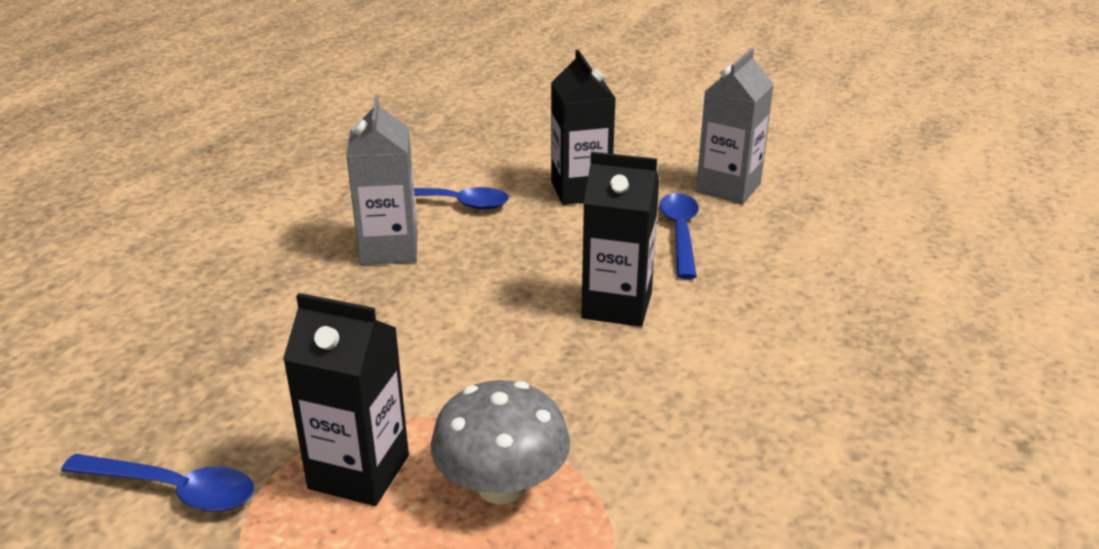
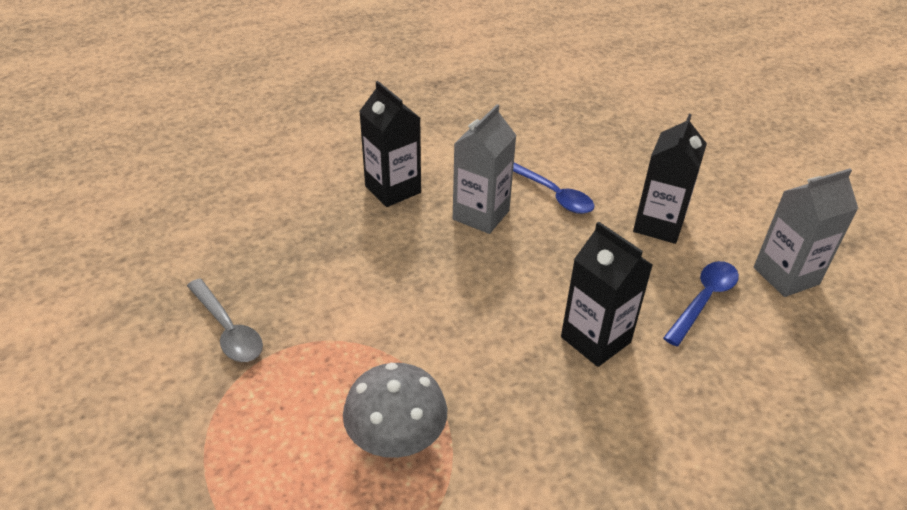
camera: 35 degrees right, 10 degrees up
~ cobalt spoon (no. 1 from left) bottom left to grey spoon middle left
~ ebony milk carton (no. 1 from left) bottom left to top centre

EXERCISE INSTRUCTIONS » Go through the listing above and find each line that contains "from", then copy it.

ANSWER SECTION »
~ cobalt spoon (no. 1 from left) bottom left to grey spoon middle left
~ ebony milk carton (no. 1 from left) bottom left to top centre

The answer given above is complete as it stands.